**TASK TO COMPLETE:**
Each line starting at the one that contains "C5: 3.3nF (GND, N32) -> none" and ending at the one that contains "C1: 68pF (N9, VSS) -> 68pF (GND, N9)" must be returned exactly, and the rest of the listing is left out.

--------

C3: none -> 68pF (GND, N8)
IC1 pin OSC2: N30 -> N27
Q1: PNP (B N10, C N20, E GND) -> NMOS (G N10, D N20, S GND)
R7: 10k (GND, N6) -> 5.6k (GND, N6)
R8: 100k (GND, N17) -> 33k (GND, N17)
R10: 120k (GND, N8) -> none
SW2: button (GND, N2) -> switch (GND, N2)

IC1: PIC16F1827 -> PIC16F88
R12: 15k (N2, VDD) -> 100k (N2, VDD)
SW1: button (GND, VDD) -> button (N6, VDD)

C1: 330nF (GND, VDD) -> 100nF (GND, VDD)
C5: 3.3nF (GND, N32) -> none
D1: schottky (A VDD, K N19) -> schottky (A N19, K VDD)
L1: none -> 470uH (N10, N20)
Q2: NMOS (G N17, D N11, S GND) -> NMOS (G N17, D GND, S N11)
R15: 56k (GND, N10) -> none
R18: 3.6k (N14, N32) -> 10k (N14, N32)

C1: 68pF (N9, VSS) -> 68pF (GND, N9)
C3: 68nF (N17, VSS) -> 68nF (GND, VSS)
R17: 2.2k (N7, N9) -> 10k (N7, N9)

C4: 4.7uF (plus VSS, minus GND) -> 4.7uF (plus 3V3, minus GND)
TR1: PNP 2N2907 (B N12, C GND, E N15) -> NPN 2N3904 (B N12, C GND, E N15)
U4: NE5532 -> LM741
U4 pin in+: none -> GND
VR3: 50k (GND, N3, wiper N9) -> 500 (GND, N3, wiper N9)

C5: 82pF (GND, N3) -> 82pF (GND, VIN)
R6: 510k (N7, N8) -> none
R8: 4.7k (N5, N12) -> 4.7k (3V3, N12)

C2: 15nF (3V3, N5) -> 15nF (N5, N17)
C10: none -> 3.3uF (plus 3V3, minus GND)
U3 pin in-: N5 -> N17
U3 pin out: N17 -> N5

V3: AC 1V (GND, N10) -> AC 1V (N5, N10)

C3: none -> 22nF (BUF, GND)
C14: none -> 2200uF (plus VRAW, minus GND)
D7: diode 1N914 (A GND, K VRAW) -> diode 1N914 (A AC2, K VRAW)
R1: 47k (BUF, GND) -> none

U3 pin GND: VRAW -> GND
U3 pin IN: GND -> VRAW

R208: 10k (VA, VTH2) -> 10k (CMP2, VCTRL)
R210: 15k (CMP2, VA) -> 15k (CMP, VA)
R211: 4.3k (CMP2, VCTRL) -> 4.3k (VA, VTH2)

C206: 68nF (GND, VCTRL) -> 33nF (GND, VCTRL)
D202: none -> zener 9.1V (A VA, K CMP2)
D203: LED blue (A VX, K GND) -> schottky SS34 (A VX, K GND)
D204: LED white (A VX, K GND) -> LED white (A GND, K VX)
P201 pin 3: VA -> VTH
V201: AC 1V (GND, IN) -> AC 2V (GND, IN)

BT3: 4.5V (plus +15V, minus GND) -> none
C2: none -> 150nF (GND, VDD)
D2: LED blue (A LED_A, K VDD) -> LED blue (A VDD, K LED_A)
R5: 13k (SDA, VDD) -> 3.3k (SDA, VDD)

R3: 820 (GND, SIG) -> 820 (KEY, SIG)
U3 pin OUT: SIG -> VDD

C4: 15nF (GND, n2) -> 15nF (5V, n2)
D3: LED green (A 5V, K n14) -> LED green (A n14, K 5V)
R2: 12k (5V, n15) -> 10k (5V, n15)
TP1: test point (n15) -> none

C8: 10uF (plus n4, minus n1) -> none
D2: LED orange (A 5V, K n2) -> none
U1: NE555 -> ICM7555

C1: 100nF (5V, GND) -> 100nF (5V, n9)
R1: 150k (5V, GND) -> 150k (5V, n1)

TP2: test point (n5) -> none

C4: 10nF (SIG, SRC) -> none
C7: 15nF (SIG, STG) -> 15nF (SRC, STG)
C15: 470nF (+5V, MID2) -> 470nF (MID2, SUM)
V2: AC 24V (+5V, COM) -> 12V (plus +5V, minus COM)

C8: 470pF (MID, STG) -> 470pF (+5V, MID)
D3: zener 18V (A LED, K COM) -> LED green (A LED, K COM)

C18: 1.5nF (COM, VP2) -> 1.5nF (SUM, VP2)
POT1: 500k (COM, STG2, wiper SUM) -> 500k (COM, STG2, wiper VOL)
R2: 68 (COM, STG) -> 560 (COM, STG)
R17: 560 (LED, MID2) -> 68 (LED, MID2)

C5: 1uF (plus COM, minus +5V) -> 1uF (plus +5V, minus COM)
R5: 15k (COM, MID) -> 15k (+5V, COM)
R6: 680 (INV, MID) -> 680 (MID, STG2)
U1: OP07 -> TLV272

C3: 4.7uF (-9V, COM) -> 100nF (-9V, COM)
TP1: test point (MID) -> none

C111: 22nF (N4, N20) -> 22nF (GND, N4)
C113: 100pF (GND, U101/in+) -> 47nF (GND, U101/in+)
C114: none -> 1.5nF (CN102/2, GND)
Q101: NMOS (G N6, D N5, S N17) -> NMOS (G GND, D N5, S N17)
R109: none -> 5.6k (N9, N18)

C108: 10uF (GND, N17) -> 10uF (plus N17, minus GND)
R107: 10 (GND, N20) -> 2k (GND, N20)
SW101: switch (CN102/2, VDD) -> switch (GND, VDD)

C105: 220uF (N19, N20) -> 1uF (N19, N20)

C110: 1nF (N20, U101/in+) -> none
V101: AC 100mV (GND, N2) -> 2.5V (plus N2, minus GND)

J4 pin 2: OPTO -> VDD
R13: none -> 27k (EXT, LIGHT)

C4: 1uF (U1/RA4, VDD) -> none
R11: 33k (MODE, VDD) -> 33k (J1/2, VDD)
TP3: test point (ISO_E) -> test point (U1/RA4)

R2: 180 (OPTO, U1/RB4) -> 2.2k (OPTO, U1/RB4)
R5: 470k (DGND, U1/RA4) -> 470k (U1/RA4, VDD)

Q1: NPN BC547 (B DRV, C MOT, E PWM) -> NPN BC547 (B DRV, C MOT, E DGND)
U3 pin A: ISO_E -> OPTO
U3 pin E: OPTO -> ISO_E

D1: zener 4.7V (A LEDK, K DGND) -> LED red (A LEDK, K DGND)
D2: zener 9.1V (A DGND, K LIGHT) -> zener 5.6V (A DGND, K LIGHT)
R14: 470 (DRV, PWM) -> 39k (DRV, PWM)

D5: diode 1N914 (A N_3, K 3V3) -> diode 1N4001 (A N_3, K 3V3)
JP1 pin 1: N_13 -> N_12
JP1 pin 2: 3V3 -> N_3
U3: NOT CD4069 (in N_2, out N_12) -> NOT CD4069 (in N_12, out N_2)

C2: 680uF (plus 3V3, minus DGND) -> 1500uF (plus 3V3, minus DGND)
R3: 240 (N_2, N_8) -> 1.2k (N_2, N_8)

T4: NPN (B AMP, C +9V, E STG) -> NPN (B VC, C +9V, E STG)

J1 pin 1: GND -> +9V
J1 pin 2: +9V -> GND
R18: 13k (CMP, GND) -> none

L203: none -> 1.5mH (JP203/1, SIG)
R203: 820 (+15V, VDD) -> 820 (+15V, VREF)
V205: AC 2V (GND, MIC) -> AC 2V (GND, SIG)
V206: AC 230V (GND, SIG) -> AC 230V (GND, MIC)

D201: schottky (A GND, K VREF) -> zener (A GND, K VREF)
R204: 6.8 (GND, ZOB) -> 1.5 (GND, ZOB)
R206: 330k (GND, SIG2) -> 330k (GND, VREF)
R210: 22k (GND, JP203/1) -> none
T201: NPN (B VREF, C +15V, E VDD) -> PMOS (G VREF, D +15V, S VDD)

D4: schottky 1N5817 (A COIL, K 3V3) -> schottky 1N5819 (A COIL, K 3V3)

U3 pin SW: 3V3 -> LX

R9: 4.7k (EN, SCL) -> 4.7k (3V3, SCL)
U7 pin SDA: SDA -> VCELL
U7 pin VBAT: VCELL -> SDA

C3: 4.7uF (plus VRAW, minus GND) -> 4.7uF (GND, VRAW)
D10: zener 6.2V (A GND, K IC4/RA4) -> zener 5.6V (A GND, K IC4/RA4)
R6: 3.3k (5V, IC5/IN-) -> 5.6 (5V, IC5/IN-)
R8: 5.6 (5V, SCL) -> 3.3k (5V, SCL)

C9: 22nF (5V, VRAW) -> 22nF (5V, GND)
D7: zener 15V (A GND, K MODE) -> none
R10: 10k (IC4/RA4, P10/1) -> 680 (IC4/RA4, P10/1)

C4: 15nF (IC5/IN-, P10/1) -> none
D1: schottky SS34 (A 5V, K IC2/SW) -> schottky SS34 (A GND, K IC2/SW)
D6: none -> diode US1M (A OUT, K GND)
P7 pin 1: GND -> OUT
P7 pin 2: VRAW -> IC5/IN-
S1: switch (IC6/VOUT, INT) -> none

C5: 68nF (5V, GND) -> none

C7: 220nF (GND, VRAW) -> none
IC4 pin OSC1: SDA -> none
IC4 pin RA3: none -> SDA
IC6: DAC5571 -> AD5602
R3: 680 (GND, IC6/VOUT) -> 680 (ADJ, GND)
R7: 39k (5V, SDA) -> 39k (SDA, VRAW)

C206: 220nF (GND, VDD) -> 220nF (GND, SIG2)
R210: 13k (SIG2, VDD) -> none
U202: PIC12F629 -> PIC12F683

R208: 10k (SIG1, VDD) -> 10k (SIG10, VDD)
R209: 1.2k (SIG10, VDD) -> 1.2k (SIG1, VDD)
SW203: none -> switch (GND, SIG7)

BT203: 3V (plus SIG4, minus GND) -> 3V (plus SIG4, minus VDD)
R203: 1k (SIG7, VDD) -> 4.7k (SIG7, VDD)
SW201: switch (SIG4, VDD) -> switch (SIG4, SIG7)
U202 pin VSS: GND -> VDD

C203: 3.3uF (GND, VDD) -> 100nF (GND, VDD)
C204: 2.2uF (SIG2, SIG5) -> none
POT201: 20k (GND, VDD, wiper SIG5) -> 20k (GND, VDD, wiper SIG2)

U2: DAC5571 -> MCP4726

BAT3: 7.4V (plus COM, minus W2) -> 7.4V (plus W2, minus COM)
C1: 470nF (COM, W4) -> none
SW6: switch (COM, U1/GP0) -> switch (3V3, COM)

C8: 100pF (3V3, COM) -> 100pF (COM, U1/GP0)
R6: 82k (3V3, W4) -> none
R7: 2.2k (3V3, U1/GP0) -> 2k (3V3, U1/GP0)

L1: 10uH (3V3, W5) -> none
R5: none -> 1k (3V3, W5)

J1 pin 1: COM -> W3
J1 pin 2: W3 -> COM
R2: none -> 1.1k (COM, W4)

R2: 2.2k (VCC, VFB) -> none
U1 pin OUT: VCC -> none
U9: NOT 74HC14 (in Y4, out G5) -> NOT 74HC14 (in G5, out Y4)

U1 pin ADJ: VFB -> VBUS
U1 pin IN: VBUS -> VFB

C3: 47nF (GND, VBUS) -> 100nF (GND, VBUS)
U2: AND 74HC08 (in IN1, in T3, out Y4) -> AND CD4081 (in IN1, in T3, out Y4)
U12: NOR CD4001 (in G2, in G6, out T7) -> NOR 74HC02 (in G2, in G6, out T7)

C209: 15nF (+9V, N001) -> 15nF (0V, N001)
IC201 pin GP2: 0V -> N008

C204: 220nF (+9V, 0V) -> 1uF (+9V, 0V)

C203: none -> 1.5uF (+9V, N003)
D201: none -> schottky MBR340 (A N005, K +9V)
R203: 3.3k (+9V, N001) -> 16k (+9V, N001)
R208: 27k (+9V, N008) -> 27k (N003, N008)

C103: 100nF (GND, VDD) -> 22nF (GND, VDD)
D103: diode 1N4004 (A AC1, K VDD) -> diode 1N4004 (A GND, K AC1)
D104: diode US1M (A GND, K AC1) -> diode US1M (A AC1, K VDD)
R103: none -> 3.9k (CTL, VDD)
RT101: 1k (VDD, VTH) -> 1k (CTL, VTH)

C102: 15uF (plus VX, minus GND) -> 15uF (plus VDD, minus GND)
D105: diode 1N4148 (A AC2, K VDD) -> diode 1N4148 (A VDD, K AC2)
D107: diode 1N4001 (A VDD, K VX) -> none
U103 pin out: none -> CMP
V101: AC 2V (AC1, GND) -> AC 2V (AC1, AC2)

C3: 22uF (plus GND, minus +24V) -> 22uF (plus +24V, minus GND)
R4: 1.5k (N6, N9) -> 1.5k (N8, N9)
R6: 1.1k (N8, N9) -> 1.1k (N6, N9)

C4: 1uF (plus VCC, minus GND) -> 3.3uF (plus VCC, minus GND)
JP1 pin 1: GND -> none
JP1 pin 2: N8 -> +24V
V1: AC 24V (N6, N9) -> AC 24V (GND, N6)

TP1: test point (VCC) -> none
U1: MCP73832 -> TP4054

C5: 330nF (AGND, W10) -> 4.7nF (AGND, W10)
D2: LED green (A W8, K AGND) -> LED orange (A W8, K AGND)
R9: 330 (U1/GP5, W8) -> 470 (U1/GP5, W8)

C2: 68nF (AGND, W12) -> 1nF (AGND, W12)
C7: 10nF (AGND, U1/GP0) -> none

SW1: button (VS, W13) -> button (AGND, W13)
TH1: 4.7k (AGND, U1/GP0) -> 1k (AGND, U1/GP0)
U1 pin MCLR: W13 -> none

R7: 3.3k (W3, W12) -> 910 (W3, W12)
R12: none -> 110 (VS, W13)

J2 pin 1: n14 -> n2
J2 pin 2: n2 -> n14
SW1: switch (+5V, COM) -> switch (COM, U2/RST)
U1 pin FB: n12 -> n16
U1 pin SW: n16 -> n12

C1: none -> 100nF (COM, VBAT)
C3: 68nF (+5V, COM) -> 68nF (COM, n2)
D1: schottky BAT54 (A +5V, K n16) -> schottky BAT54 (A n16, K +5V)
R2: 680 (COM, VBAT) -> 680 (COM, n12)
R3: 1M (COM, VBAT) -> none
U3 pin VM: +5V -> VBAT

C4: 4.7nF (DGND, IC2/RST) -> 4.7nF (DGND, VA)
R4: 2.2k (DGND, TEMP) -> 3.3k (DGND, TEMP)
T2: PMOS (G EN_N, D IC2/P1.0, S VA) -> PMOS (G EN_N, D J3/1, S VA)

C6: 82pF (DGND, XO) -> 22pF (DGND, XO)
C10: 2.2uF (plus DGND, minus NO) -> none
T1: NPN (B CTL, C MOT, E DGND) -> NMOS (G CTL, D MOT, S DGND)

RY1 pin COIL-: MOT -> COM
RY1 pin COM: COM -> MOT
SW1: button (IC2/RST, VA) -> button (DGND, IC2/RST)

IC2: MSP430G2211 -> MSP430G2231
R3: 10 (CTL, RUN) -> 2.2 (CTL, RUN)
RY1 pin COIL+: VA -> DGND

--------

**ANSWER SPACE:**
C5: 3.3nF (GND, N32) -> none
D1: schottky (A VDD, K N19) -> schottky (A N19, K VDD)
L1: none -> 470uH (N10, N20)
Q2: NMOS (G N17, D N11, S GND) -> NMOS (G N17, D GND, S N11)
R15: 56k (GND, N10) -> none
R18: 3.6k (N14, N32) -> 10k (N14, N32)

C1: 68pF (N9, VSS) -> 68pF (GND, N9)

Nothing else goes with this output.